++++ Given records
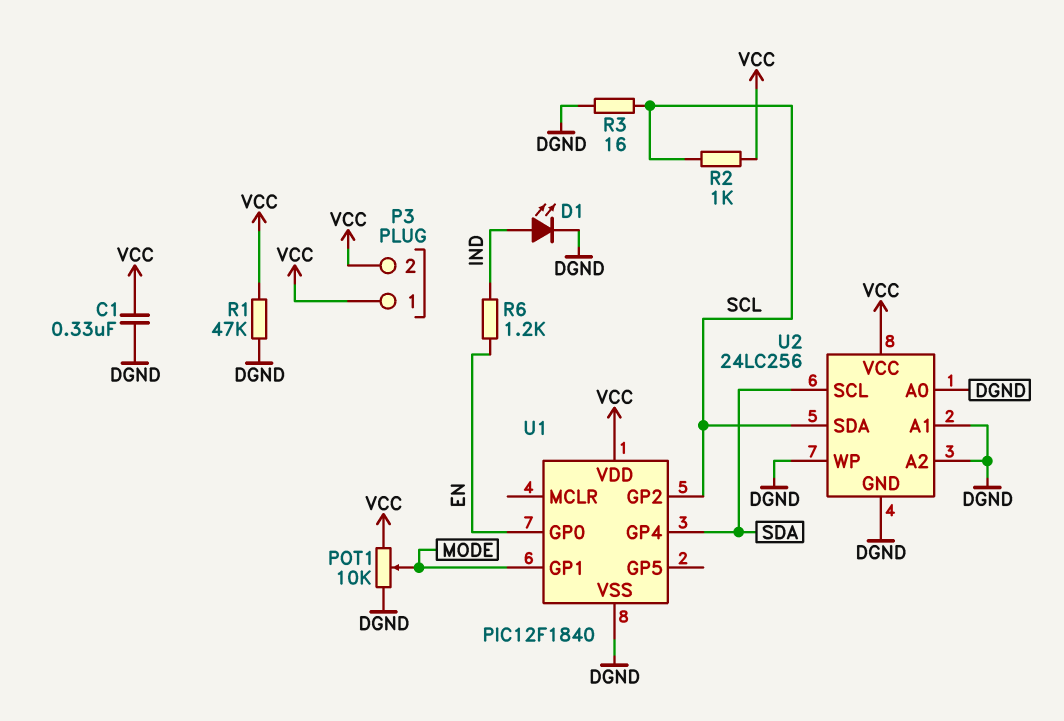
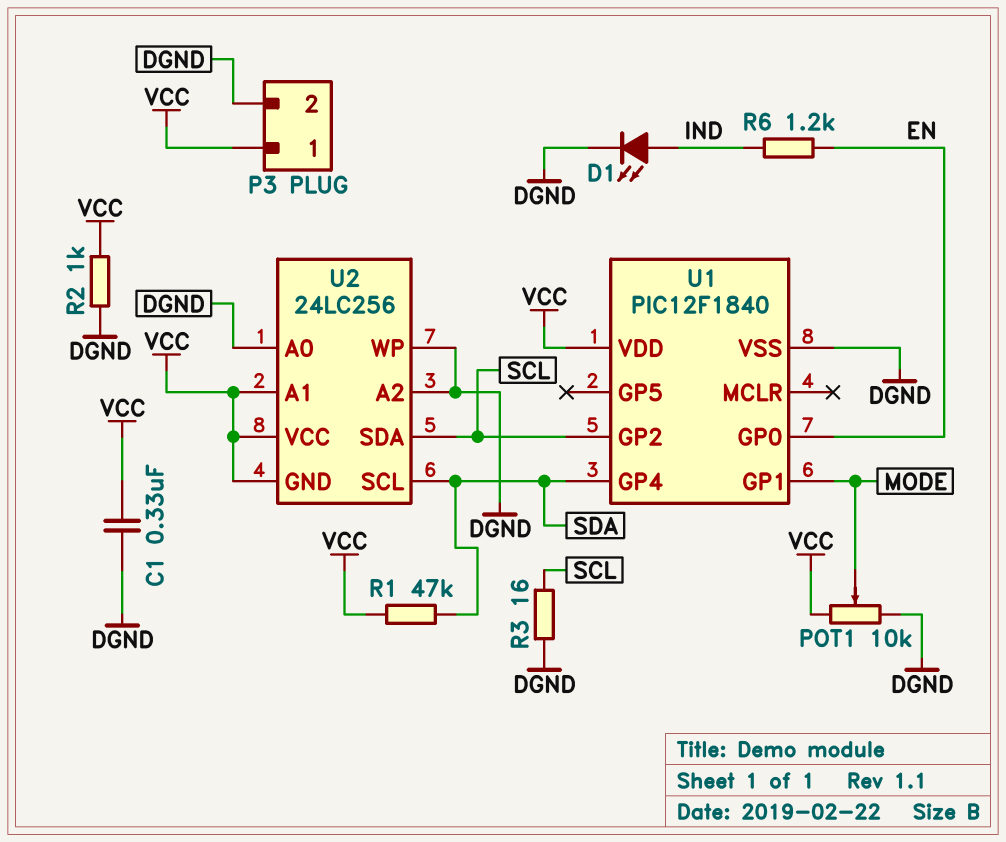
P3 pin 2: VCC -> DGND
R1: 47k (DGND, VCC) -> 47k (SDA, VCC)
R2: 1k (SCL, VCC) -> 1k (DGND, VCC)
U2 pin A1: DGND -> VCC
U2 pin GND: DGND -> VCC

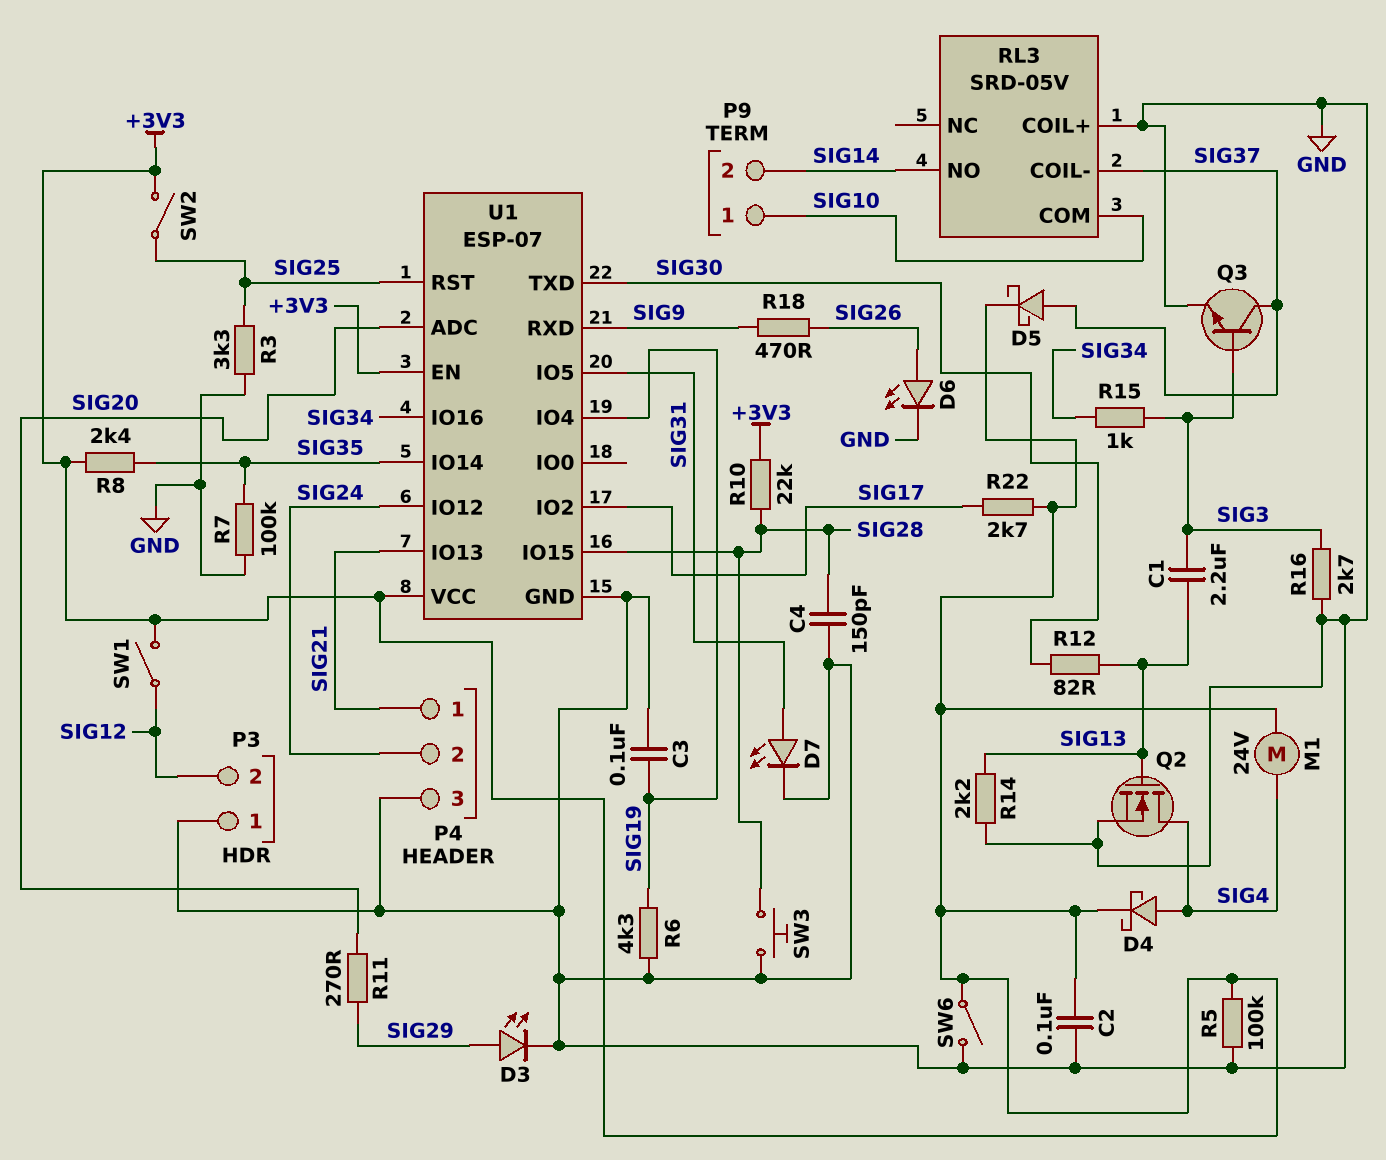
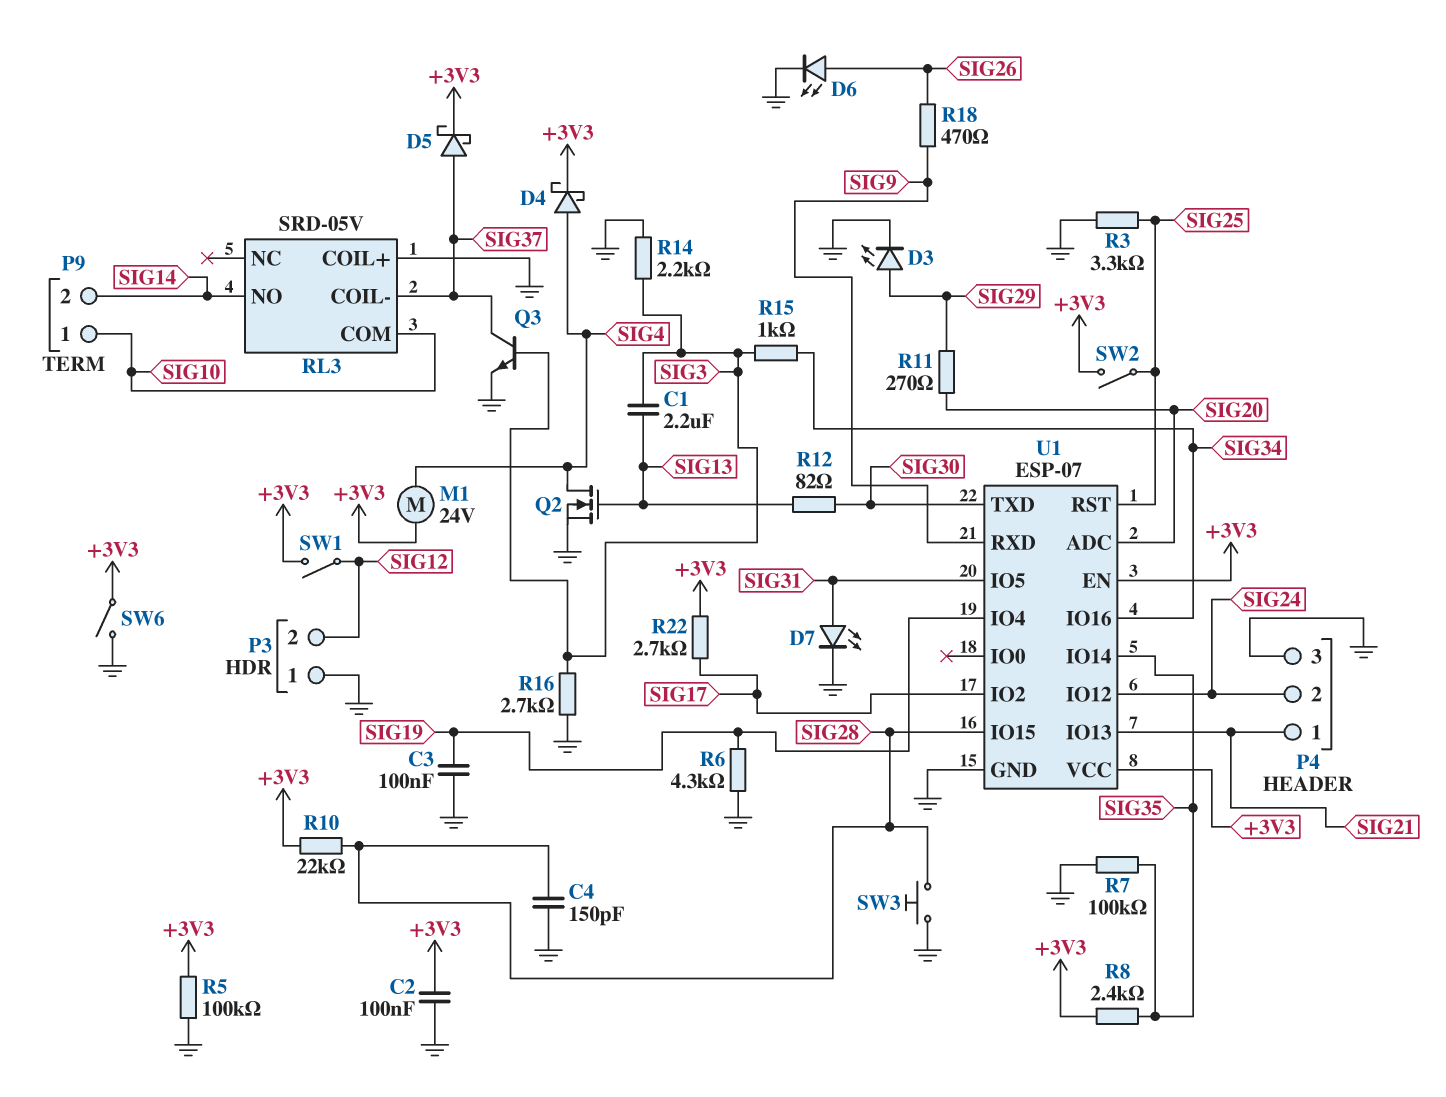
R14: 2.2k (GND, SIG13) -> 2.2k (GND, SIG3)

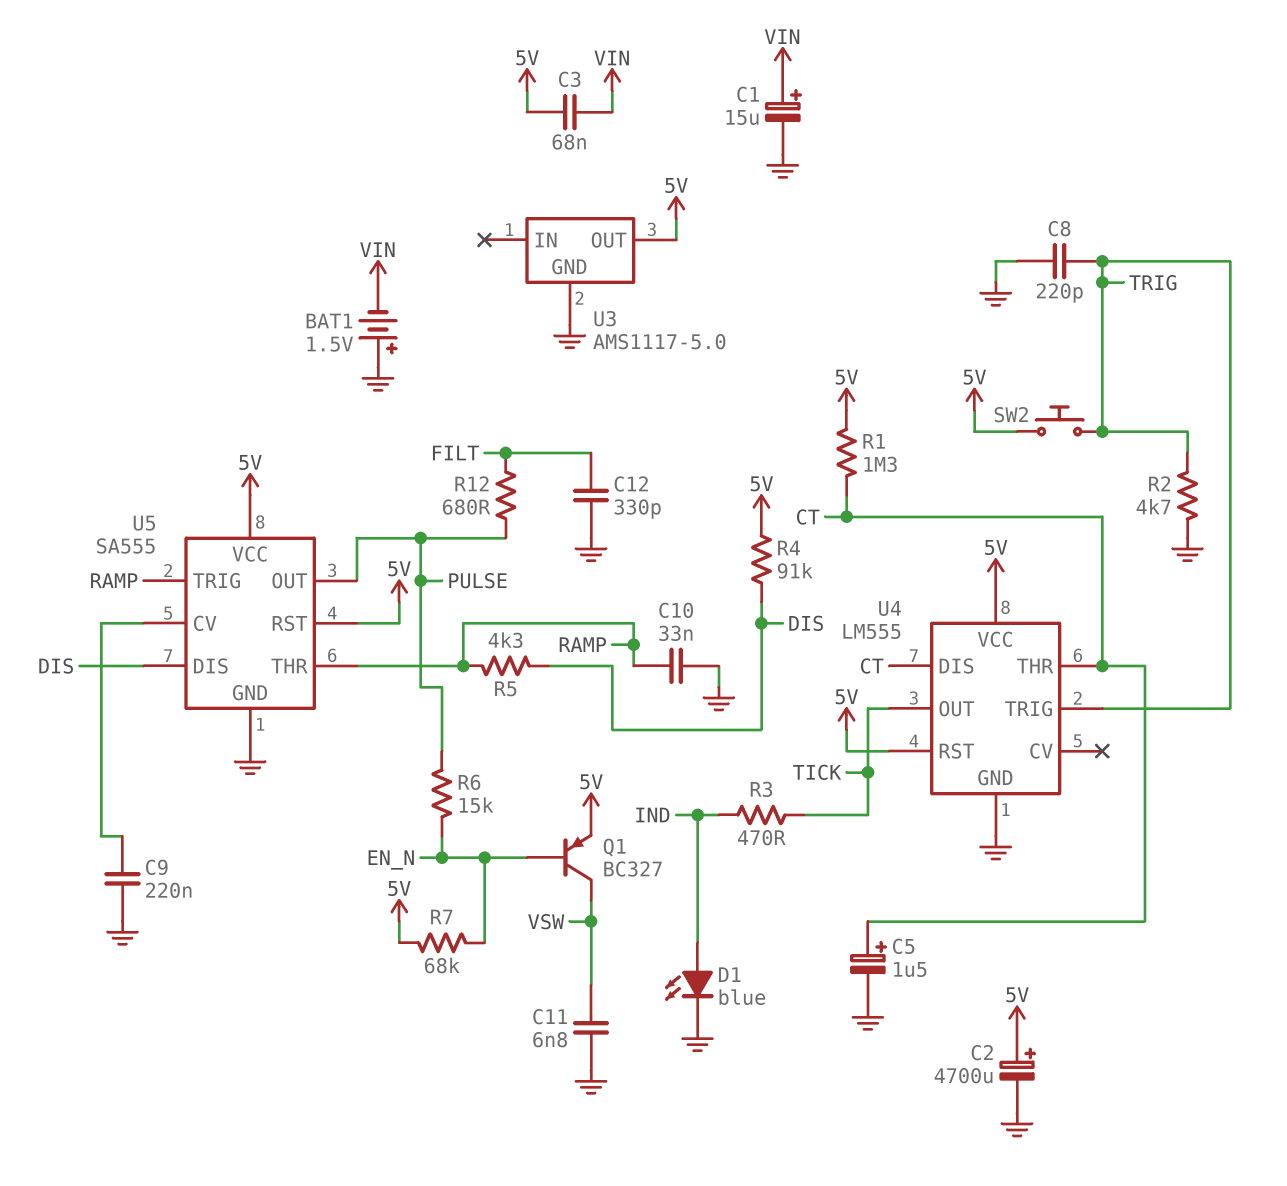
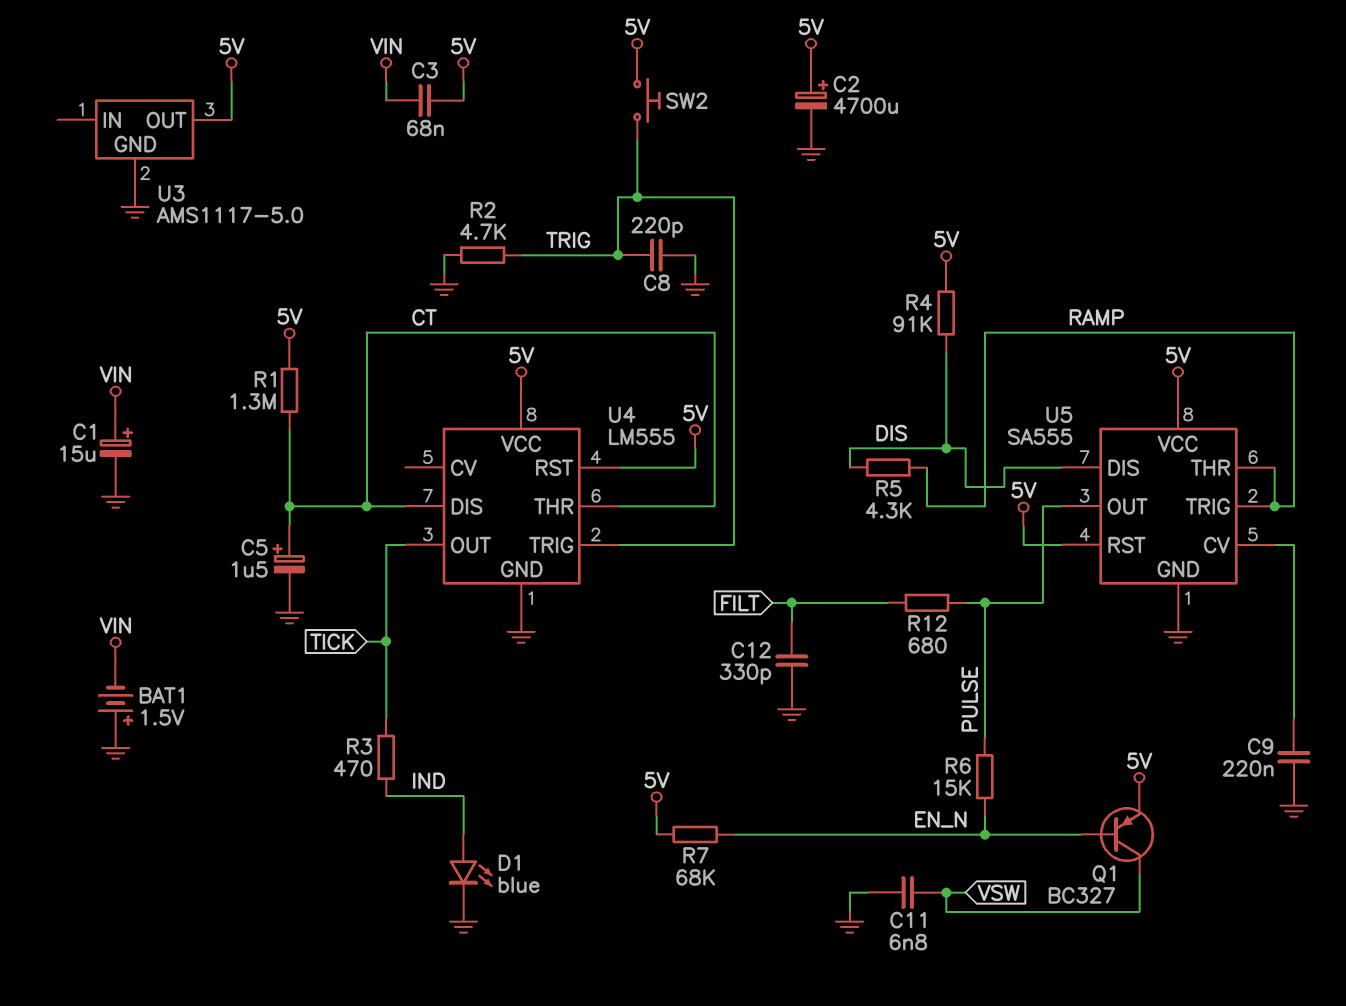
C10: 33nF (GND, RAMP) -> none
++++++++
> **Description of the task**:
Write the listing out again in full and unchanged, minus any pictures.

> **Task result**:
P3 pin 2: VCC -> DGND
R1: 47k (DGND, VCC) -> 47k (SDA, VCC)
R2: 1k (SCL, VCC) -> 1k (DGND, VCC)
U2 pin A1: DGND -> VCC
U2 pin GND: DGND -> VCC

R14: 2.2k (GND, SIG13) -> 2.2k (GND, SIG3)

C10: 33nF (GND, RAMP) -> none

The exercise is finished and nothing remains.